**Work to complete**
Below are records to return verbatim; the pictures are to be dropped.

*** Source data Section Begins ***

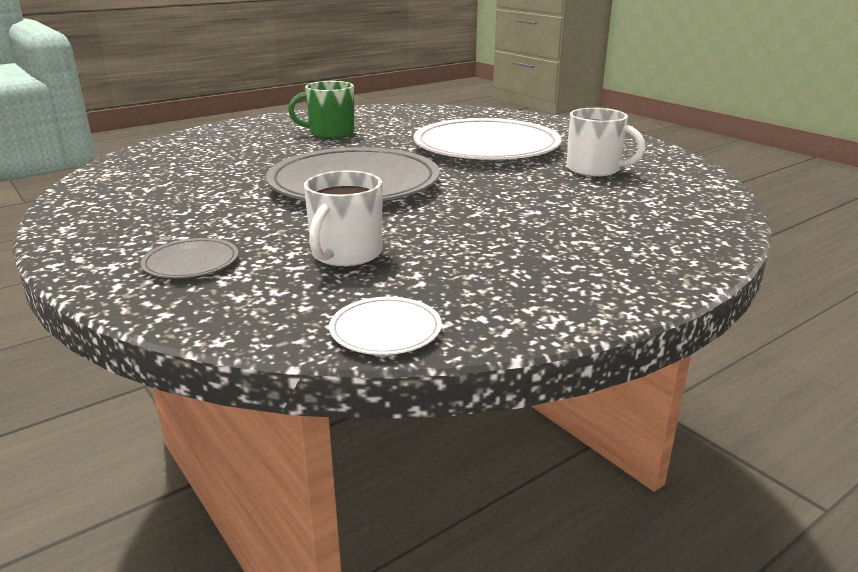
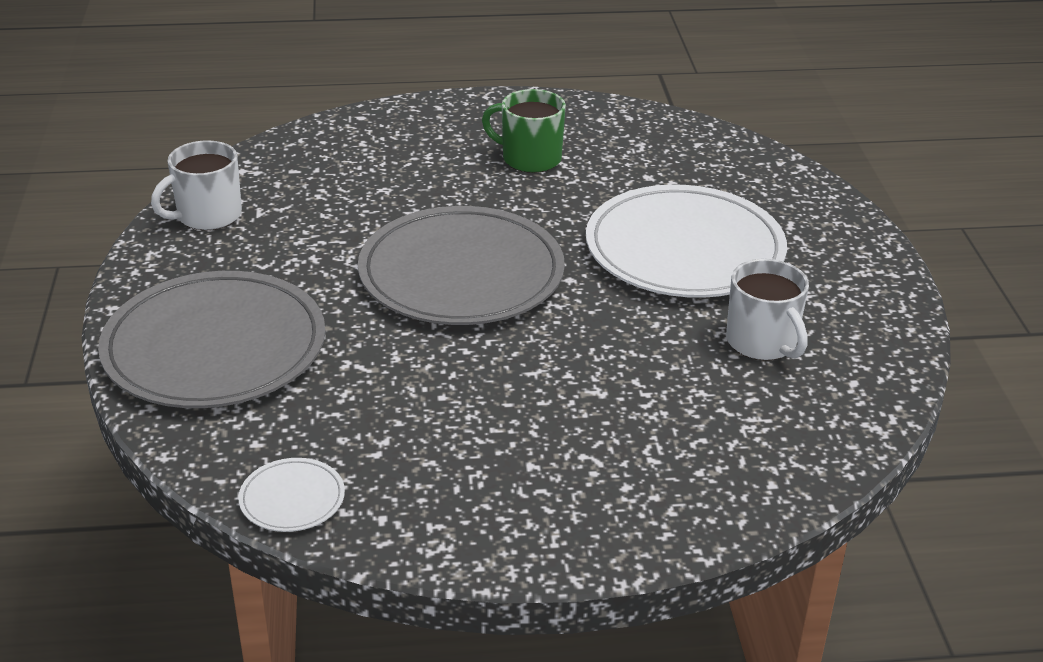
camera: 30 degrees right, 10 degrees up
grey plate [140,238,238,278] -> grey plate [98,271,325,408], size x2.40
white mug [304,170,382,267] -> white mug moved to [151,140,242,230]

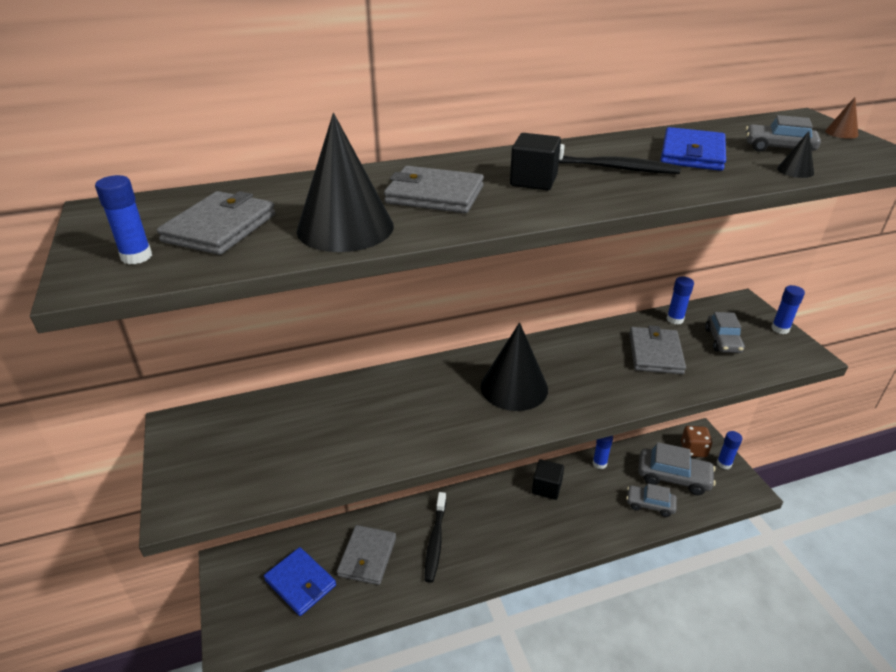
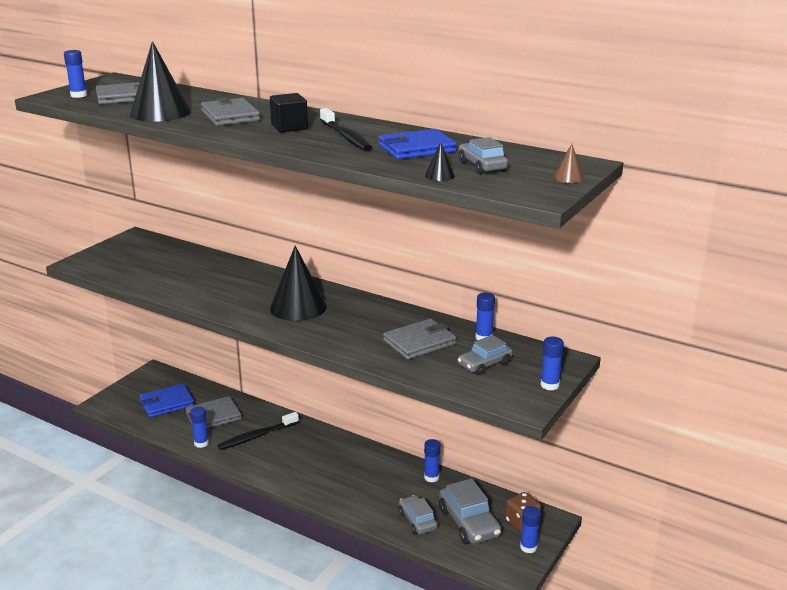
camera: 50 degrees right, 10 degrees down
blue wallet [264,547,336,616] -> blue wallet turned 60 degrees clockwise [140,384,194,418]
black cube [532,459,564,500] -> none
none -> blue glue stick [190,407,209,448]

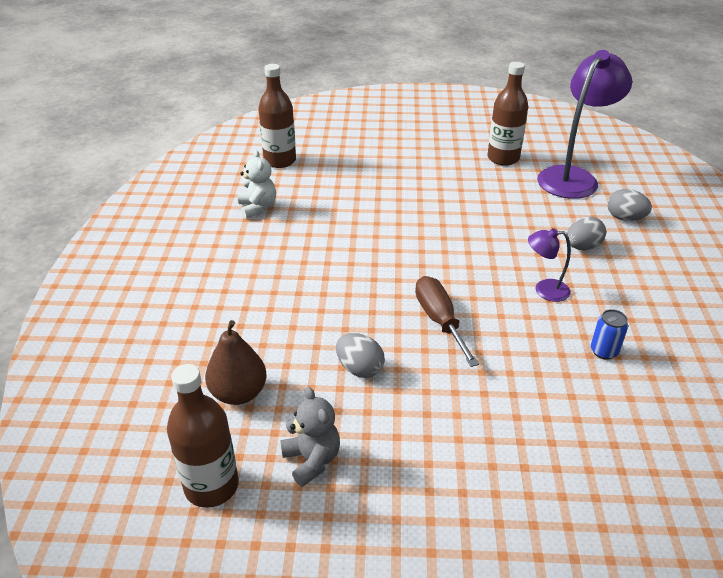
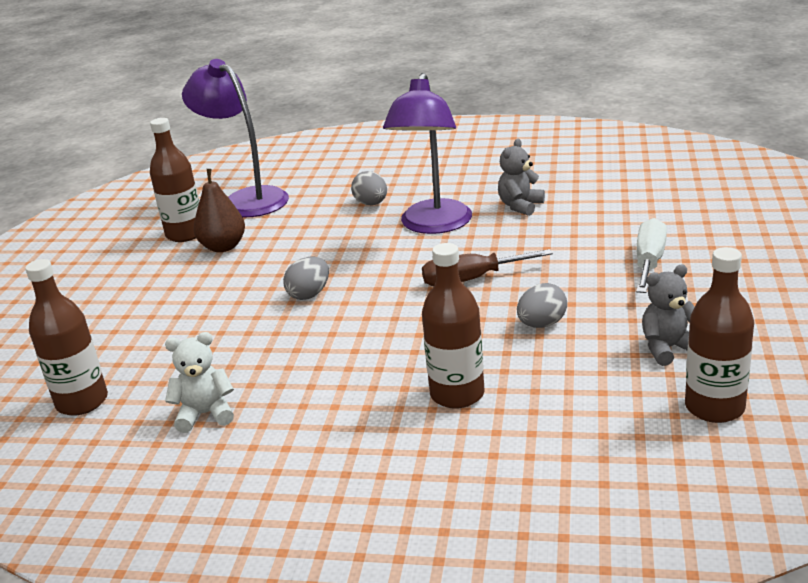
camera: 80 degrees left, 10 degrees down
brown pear [205,320,267,405] -> brown pear moved to [194,169,245,252]
purple lamp [528,228,571,302] -> purple lamp [383,73,472,234], size x2.10
blue can [591,309,628,360] -> grey teddy bear [498,139,545,216]
grey egg [607,189,652,221] -> grey egg moved to [283,257,329,300]
none -> brown bottle [422,243,485,409]
none -> white screwdriver [636,218,667,293]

*** Source data Section Ends ***

**Response to this task**
camera: 30 degrees right, 10 degrees up
grey plate [140,238,238,278] -> grey plate [98,271,325,408], size x2.40
white mug [304,170,382,267] -> white mug moved to [151,140,242,230]

camera: 50 degrees right, 10 degrees down
blue wallet [264,547,336,616] -> blue wallet turned 60 degrees clockwise [140,384,194,418]
black cube [532,459,564,500] -> none
none -> blue glue stick [190,407,209,448]

camera: 80 degrees left, 10 degrees down
brown pear [205,320,267,405] -> brown pear moved to [194,169,245,252]
purple lamp [528,228,571,302] -> purple lamp [383,73,472,234], size x2.10
blue can [591,309,628,360] -> grey teddy bear [498,139,545,216]
grey egg [607,189,652,221] -> grey egg moved to [283,257,329,300]
none -> brown bottle [422,243,485,409]
none -> white screwdriver [636,218,667,293]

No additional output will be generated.